**Provided information**

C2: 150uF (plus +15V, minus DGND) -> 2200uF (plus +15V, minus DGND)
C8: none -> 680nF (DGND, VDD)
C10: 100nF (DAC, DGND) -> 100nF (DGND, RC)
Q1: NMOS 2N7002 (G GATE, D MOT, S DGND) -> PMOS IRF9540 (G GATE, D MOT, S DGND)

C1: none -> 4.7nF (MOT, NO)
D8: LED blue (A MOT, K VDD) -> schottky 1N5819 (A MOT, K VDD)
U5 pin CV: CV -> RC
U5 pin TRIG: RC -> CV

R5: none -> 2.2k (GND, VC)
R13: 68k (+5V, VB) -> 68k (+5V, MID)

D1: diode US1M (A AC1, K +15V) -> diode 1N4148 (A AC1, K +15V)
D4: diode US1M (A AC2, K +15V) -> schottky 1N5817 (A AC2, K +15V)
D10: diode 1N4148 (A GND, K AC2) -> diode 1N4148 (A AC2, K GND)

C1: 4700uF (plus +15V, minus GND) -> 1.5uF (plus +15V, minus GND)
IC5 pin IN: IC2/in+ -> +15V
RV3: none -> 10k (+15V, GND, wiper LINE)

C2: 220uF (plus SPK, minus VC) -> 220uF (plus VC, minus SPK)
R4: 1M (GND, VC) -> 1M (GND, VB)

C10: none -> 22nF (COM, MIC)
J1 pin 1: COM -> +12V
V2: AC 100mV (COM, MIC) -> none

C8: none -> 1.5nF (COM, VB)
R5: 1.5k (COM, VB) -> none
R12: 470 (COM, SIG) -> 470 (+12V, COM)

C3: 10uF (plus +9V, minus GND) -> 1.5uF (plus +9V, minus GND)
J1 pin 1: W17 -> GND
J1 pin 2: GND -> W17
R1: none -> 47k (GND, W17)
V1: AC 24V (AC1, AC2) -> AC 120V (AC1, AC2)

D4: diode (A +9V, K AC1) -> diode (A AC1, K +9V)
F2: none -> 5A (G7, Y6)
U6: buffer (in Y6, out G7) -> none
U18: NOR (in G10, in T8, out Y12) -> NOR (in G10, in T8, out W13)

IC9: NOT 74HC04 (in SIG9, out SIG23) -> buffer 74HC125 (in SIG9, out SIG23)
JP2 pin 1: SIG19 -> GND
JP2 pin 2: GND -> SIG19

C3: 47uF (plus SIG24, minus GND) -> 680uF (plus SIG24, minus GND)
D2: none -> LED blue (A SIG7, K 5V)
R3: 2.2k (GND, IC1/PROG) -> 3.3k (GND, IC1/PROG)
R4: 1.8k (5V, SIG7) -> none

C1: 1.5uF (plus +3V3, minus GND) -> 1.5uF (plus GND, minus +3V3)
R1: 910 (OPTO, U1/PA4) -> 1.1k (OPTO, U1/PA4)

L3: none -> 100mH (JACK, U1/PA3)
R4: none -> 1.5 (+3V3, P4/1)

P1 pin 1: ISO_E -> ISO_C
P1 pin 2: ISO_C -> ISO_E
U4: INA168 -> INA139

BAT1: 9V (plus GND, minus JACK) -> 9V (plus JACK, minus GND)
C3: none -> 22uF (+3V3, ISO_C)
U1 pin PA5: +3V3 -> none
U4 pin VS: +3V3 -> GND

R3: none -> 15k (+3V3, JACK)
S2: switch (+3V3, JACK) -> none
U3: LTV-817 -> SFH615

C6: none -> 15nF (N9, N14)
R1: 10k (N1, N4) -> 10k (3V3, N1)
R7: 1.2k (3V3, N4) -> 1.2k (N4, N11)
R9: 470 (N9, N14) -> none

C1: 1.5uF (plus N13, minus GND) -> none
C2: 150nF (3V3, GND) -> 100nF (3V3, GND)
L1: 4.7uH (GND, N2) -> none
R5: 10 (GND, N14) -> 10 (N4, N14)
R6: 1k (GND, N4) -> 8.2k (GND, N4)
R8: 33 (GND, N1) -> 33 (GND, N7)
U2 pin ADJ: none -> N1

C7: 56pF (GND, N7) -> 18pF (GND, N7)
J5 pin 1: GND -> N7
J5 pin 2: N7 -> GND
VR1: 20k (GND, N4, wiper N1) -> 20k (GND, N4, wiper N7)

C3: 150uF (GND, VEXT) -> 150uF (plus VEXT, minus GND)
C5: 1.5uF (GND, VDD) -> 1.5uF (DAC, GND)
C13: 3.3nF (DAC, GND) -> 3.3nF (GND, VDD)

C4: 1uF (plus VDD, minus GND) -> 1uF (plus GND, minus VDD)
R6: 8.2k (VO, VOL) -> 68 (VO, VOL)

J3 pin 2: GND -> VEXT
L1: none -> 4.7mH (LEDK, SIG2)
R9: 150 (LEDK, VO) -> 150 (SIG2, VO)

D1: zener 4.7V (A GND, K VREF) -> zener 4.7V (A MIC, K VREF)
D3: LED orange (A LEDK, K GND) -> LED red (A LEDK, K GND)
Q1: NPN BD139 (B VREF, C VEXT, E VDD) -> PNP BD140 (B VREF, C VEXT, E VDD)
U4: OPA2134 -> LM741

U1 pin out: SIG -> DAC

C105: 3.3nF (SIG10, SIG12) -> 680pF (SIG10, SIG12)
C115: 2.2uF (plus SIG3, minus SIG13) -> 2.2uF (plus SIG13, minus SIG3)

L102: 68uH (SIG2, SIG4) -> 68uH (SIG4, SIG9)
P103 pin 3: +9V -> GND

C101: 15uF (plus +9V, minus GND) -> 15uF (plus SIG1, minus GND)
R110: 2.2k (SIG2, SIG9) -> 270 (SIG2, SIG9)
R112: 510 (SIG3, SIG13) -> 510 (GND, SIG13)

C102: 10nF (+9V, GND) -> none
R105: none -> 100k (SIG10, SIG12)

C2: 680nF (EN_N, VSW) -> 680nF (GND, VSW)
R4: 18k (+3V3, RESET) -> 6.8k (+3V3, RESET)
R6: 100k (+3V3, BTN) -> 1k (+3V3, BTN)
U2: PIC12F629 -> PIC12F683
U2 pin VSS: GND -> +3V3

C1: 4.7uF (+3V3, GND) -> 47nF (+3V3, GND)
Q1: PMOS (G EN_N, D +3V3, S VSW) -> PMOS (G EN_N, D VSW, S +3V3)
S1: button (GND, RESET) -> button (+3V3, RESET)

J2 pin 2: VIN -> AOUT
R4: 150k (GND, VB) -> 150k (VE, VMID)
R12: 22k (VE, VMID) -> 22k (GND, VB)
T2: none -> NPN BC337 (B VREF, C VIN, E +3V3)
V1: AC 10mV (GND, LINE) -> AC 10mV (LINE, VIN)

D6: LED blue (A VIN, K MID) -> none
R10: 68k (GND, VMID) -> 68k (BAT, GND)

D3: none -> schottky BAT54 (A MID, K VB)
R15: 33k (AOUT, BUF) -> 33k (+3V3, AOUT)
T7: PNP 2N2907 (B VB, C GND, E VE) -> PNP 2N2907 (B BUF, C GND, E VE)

**The problem**
For the string "DGND", show each line of the entries above where it occurs.

**Written solution**
C2: 150uF (plus +15V, minus DGND) -> 2200uF (plus +15V, minus DGND)
C8: none -> 680nF (DGND, VDD)
C10: 100nF (DAC, DGND) -> 100nF (DGND, RC)
Q1: NMOS 2N7002 (G GATE, D MOT, S DGND) -> PMOS IRF9540 (G GATE, D MOT, S DGND)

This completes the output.